━━━ Dataset extract ━━━

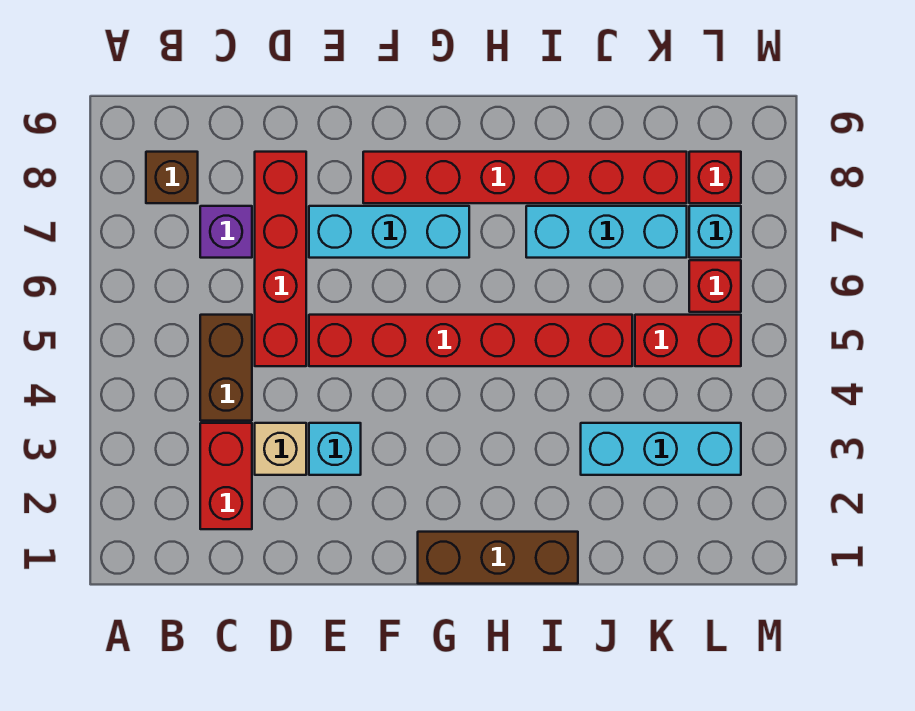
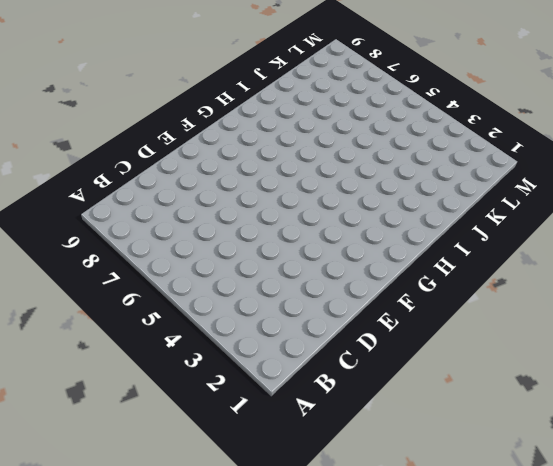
none -> brown brick B8 level 1
none -> red brick C2:C3 level 1
none -> brown brick C4:C5 level 1

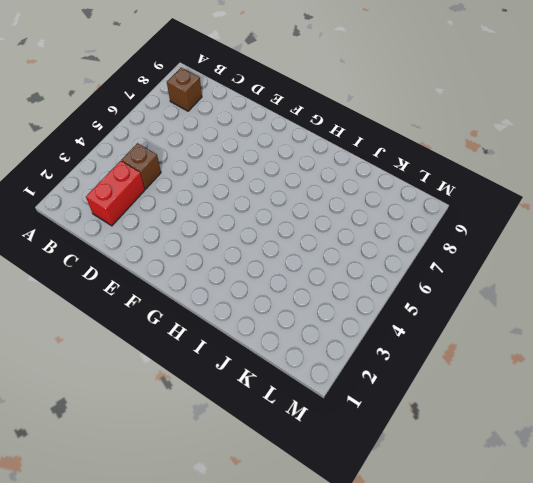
brown brick C4 level 1 -> brown brick C4:C5 level 1
none -> purple brick C7 level 1
none -> tan brick D3 level 1
none -> red brick D5:D8 level 1

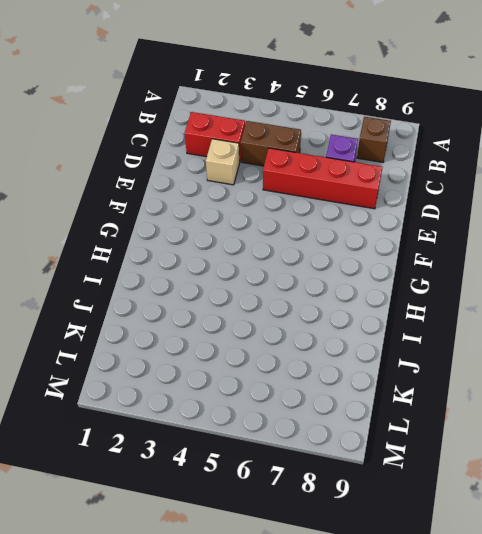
none -> cyan brick E3 level 1
none -> red brick E5:J5 level 1
none -> cyan brick E7:G7 level 1

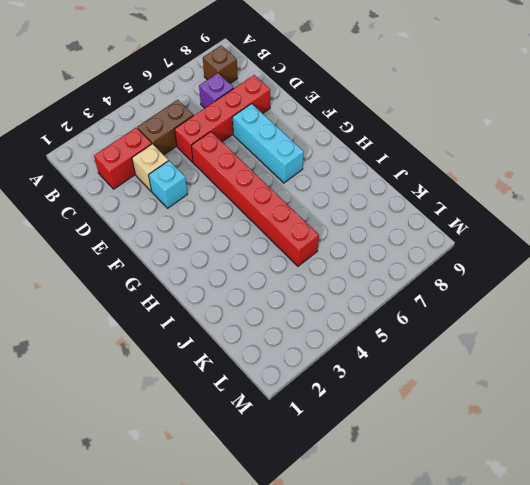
none -> red brick F8:K8 level 1
none -> brown brick G1:I1 level 1
none -> cyan brick I7:K7 level 1

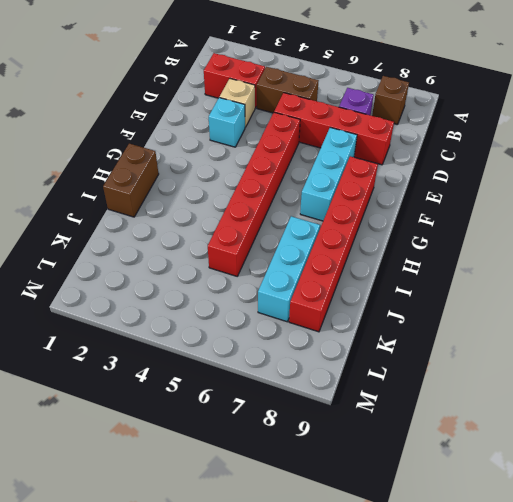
brown brick H1:I1 level 1 -> brown brick G1:I1 level 1
none -> cyan brick J3:L3 level 1
none -> red brick K5:L5 level 1
none -> red brick L6 level 1

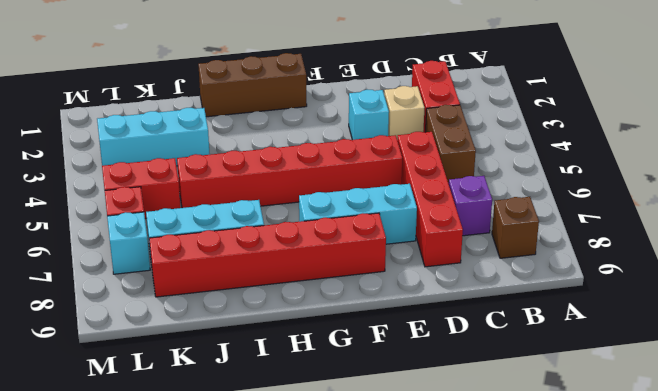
none -> red brick L8 level 1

━━━

» **Exercise objective**: Read the lines above. Gather those in which the string "cyan" is found.

» **Result**:
none -> cyan brick E3 level 1
none -> cyan brick E7:G7 level 1
none -> cyan brick I7:K7 level 1
none -> cyan brick J3:L3 level 1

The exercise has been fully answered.